### WHAT THIS TASK INVOLVES
Go through the entries below and print, exactly, the lines starting at the one with "C5: 680nF (GND, W7) -> none" and ending at the one with "C203: 470nF (+3V3, +24V)", keeping both ends and no others.

RECORD SET: Begin

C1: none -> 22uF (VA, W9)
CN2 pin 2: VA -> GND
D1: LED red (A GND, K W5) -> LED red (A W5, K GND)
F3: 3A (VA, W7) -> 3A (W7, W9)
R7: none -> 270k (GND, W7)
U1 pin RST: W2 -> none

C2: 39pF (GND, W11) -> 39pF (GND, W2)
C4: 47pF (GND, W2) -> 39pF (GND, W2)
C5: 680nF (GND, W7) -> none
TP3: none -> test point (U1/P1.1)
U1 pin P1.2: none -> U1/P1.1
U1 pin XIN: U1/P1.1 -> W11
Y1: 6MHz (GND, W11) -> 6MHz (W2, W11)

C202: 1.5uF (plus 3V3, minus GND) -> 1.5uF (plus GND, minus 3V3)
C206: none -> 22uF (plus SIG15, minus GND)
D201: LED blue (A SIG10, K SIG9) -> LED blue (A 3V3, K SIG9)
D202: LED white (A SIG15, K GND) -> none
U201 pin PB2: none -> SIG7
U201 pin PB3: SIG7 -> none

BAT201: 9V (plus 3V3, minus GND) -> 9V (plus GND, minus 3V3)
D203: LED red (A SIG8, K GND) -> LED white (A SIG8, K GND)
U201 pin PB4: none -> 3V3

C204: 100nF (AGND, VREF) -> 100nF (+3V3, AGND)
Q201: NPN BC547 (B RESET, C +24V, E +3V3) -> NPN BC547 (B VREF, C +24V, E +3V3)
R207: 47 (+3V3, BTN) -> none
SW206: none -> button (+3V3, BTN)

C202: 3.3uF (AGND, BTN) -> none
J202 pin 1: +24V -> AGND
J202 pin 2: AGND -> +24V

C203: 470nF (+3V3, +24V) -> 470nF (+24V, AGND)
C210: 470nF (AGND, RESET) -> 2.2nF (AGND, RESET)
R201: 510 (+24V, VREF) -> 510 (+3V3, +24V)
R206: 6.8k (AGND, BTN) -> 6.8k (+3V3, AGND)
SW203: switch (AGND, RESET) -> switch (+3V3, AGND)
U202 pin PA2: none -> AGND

RECORD SET: End

### RESPONSE BELOW
C5: 680nF (GND, W7) -> none
TP3: none -> test point (U1/P1.1)
U1 pin P1.2: none -> U1/P1.1
U1 pin XIN: U1/P1.1 -> W11
Y1: 6MHz (GND, W11) -> 6MHz (W2, W11)

C202: 1.5uF (plus 3V3, minus GND) -> 1.5uF (plus GND, minus 3V3)
C206: none -> 22uF (plus SIG15, minus GND)
D201: LED blue (A SIG10, K SIG9) -> LED blue (A 3V3, K SIG9)
D202: LED white (A SIG15, K GND) -> none
U201 pin PB2: none -> SIG7
U201 pin PB3: SIG7 -> none

BAT201: 9V (plus 3V3, minus GND) -> 9V (plus GND, minus 3V3)
D203: LED red (A SIG8, K GND) -> LED white (A SIG8, K GND)
U201 pin PB4: none -> 3V3

C204: 100nF (AGND, VREF) -> 100nF (+3V3, AGND)
Q201: NPN BC547 (B RESET, C +24V, E +3V3) -> NPN BC547 (B VREF, C +24V, E +3V3)
R207: 47 (+3V3, BTN) -> none
SW206: none -> button (+3V3, BTN)

C202: 3.3uF (AGND, BTN) -> none
J202 pin 1: +24V -> AGND
J202 pin 2: AGND -> +24V

C203: 470nF (+3V3, +24V) -> 470nF (+24V, AGND)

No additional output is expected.